Records to process:
----
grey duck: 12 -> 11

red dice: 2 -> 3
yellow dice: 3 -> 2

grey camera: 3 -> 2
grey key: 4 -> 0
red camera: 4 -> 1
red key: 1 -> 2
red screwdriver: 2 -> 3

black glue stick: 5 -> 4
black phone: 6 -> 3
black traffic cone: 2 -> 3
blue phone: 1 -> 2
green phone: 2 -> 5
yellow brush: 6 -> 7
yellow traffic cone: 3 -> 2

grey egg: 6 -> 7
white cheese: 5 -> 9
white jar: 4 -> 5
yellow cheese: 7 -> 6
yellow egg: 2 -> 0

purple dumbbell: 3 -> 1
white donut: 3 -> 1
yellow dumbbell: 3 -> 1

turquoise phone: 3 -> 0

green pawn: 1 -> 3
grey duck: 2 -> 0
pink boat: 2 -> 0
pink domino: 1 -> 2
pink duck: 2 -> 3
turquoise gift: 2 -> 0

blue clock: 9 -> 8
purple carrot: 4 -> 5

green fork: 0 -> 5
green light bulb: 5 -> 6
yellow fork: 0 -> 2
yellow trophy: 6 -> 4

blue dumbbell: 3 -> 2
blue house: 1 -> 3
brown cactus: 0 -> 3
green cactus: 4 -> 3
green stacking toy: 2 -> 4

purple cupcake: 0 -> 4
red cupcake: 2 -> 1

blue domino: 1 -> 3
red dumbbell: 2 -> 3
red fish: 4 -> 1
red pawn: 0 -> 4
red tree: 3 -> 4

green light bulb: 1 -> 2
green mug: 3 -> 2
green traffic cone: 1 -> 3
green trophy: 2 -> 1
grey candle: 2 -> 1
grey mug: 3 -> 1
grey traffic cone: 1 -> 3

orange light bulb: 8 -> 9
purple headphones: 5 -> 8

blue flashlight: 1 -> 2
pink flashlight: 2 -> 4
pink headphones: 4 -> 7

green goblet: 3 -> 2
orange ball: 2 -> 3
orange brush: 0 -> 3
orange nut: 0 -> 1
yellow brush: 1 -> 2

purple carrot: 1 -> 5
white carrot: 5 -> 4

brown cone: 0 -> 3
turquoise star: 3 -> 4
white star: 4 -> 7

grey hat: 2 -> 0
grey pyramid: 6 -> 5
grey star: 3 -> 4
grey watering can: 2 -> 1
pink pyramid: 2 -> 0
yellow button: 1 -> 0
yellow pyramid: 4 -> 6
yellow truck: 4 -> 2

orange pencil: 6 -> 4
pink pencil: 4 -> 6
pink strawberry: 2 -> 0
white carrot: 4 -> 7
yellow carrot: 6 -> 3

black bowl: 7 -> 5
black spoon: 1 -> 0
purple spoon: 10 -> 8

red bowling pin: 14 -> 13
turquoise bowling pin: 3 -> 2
----
Your task for the entries above: copy exactly the span starting with the line with "black traffic cone: 2 -> 3" and going on through the line with "grey pyramid: 6 -> 5", both lines included, and nothing else.

Solution to this task:
black traffic cone: 2 -> 3
blue phone: 1 -> 2
green phone: 2 -> 5
yellow brush: 6 -> 7
yellow traffic cone: 3 -> 2

grey egg: 6 -> 7
white cheese: 5 -> 9
white jar: 4 -> 5
yellow cheese: 7 -> 6
yellow egg: 2 -> 0

purple dumbbell: 3 -> 1
white donut: 3 -> 1
yellow dumbbell: 3 -> 1

turquoise phone: 3 -> 0

green pawn: 1 -> 3
grey duck: 2 -> 0
pink boat: 2 -> 0
pink domino: 1 -> 2
pink duck: 2 -> 3
turquoise gift: 2 -> 0

blue clock: 9 -> 8
purple carrot: 4 -> 5

green fork: 0 -> 5
green light bulb: 5 -> 6
yellow fork: 0 -> 2
yellow trophy: 6 -> 4

blue dumbbell: 3 -> 2
blue house: 1 -> 3
brown cactus: 0 -> 3
green cactus: 4 -> 3
green stacking toy: 2 -> 4

purple cupcake: 0 -> 4
red cupcake: 2 -> 1

blue domino: 1 -> 3
red dumbbell: 2 -> 3
red fish: 4 -> 1
red pawn: 0 -> 4
red tree: 3 -> 4

green light bulb: 1 -> 2
green mug: 3 -> 2
green traffic cone: 1 -> 3
green trophy: 2 -> 1
grey candle: 2 -> 1
grey mug: 3 -> 1
grey traffic cone: 1 -> 3

orange light bulb: 8 -> 9
purple headphones: 5 -> 8

blue flashlight: 1 -> 2
pink flashlight: 2 -> 4
pink headphones: 4 -> 7

green goblet: 3 -> 2
orange ball: 2 -> 3
orange brush: 0 -> 3
orange nut: 0 -> 1
yellow brush: 1 -> 2

purple carrot: 1 -> 5
white carrot: 5 -> 4

brown cone: 0 -> 3
turquoise star: 3 -> 4
white star: 4 -> 7

grey hat: 2 -> 0
grey pyramid: 6 -> 5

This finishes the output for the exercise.